Records from a data source
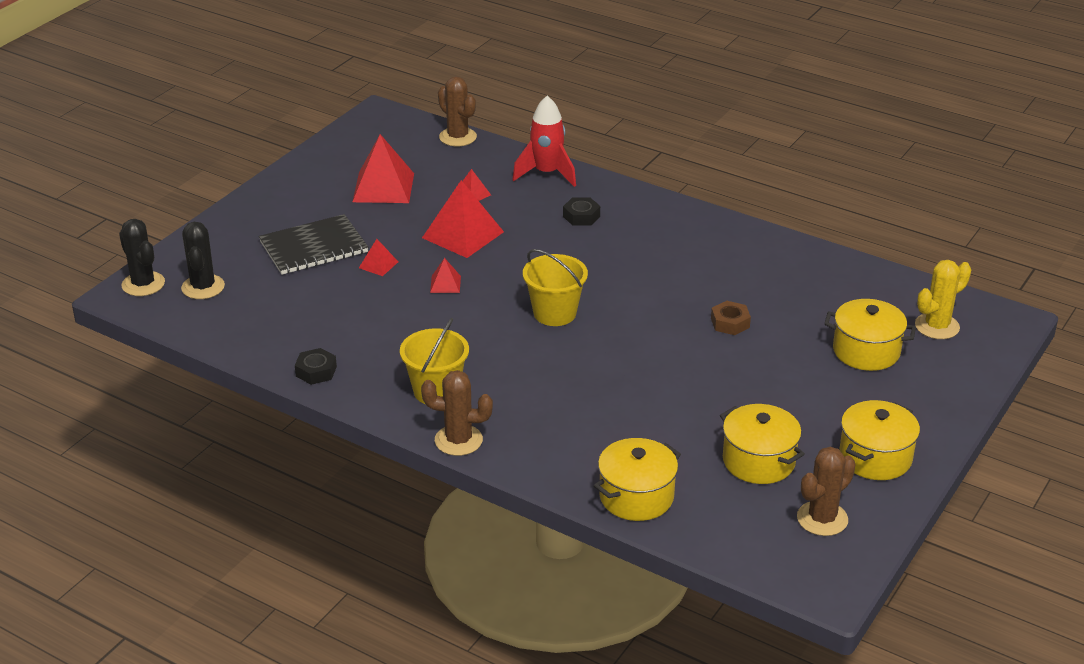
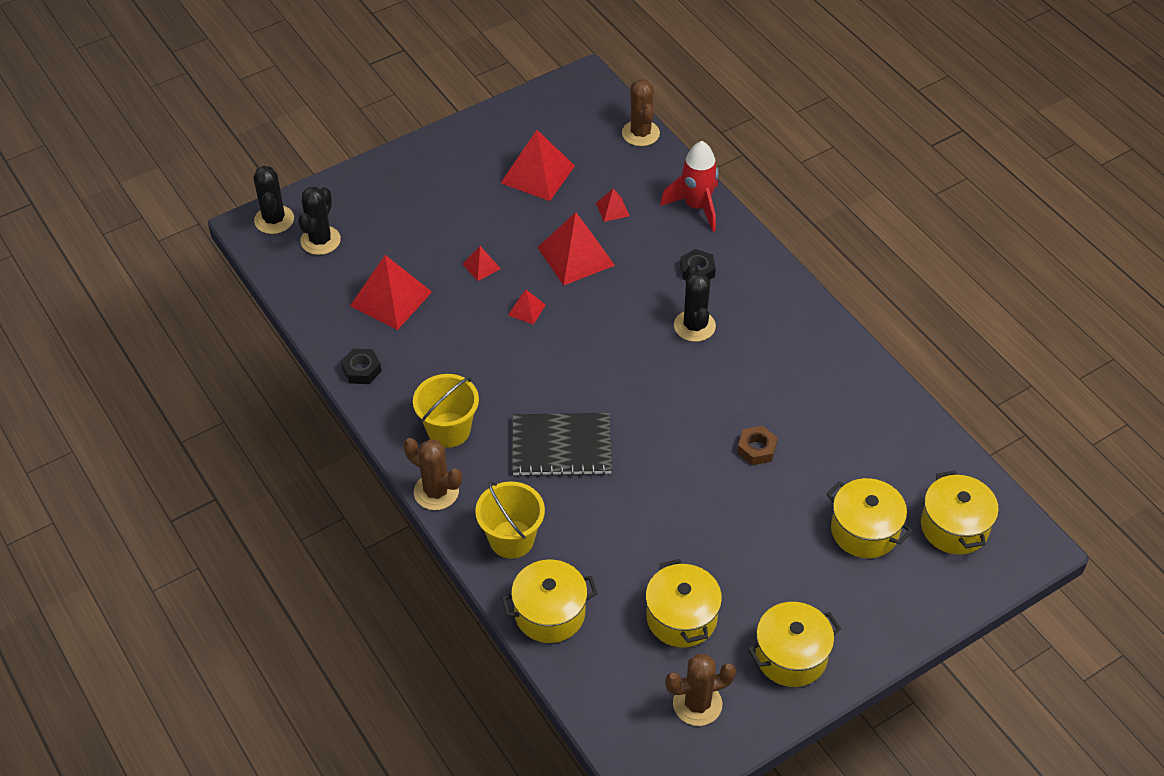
camera: 25 degrees right, 15 degrees up
black notebook [259,214,368,275] -> black notebook moved to [512,413,612,477]
yellow bucket [523,249,588,326] -> yellow bucket moved to [475,480,545,559]
yellow cactus [915,260,971,339] -> yellow pot [921,471,999,555]
none -> red pyramid [350,255,432,330]
none -> black cactus [674,264,716,342]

» **ASSIGNMENT**
Retype all the entries word for word; the pictures stay out.

» **SOLUTION FOR THIS EXERCISE**
camera: 25 degrees right, 15 degrees up
black notebook [259,214,368,275] -> black notebook moved to [512,413,612,477]
yellow bucket [523,249,588,326] -> yellow bucket moved to [475,480,545,559]
yellow cactus [915,260,971,339] -> yellow pot [921,471,999,555]
none -> red pyramid [350,255,432,330]
none -> black cactus [674,264,716,342]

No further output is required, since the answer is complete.